--- START ---

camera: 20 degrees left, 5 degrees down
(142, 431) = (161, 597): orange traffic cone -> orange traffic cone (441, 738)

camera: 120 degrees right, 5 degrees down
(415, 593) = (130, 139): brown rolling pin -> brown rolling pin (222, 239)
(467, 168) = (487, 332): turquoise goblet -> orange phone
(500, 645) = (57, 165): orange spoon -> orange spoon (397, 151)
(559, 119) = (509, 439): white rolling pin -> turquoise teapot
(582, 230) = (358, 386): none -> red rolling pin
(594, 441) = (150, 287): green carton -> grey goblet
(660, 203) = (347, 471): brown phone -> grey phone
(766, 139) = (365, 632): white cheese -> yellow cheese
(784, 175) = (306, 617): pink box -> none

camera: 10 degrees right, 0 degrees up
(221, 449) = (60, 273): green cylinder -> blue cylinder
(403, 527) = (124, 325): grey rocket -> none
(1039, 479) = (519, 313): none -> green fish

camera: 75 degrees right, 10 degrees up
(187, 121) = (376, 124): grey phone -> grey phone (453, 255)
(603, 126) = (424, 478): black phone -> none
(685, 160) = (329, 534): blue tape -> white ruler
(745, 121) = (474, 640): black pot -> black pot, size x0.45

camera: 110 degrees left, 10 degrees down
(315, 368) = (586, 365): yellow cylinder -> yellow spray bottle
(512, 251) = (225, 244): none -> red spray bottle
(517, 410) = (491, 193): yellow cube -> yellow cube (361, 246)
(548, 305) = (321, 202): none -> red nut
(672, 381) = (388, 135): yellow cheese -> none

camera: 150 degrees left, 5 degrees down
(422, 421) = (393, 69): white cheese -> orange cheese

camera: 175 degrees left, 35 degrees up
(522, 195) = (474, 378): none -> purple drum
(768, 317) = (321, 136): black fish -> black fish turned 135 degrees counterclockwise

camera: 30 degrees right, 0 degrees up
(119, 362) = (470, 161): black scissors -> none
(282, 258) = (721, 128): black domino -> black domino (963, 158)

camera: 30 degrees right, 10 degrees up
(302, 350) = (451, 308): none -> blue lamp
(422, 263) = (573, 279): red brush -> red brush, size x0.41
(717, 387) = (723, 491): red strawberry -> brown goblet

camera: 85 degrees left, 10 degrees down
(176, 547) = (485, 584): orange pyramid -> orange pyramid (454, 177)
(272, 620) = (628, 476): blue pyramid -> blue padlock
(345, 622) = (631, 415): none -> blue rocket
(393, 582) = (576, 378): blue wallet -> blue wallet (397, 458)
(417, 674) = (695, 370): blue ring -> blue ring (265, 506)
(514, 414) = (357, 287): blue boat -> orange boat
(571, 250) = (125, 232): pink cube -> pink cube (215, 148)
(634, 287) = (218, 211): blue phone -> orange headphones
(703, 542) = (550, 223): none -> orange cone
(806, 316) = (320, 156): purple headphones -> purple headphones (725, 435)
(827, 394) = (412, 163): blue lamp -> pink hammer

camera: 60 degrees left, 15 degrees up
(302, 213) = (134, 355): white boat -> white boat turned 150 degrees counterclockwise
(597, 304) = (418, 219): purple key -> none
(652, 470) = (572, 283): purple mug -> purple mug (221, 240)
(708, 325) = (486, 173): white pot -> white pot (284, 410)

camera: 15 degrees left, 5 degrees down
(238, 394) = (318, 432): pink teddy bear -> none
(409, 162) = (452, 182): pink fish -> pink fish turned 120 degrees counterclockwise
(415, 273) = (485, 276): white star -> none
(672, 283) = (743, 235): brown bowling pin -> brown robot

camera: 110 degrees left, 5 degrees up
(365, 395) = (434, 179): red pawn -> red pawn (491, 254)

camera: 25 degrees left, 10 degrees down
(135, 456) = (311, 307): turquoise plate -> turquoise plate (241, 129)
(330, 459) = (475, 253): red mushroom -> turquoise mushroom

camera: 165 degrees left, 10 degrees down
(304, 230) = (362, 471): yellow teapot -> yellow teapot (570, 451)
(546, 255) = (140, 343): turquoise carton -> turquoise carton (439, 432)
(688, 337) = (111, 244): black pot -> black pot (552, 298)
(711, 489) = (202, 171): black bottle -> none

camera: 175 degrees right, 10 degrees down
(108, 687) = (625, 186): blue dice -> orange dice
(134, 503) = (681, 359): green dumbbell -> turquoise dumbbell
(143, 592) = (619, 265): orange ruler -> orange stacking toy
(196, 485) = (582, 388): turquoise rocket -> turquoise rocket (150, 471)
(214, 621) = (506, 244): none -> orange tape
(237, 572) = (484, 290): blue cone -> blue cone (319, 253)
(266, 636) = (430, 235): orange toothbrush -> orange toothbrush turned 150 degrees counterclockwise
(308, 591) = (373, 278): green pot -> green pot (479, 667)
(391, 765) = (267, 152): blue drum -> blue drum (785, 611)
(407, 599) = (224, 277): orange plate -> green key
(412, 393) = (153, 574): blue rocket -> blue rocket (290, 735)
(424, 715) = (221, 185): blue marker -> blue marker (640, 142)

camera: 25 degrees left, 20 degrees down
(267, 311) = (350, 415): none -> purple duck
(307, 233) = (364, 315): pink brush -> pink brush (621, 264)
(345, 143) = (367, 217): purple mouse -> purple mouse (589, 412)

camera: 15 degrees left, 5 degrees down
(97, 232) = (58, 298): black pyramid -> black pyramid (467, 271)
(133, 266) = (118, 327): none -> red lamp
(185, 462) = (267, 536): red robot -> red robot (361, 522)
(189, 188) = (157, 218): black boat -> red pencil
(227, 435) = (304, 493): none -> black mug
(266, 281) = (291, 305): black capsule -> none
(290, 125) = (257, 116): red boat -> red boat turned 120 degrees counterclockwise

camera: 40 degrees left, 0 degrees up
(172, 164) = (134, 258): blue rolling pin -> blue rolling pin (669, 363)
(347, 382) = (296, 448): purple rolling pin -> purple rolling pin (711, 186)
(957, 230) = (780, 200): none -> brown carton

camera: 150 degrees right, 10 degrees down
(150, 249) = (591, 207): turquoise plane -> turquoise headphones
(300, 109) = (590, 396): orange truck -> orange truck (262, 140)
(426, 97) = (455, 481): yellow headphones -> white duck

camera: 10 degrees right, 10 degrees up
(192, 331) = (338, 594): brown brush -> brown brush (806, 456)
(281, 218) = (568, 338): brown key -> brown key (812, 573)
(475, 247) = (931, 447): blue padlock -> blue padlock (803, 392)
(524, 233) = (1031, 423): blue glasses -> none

--- END ---

**Goal of the exercise:** Lines holding "rocket" in the material above are to be reported.

**Your response:**
(403, 527) = (124, 325): grey rocket -> none
(345, 622) = (631, 415): none -> blue rocket
(196, 485) = (582, 388): turquoise rocket -> turquoise rocket (150, 471)
(412, 393) = (153, 574): blue rocket -> blue rocket (290, 735)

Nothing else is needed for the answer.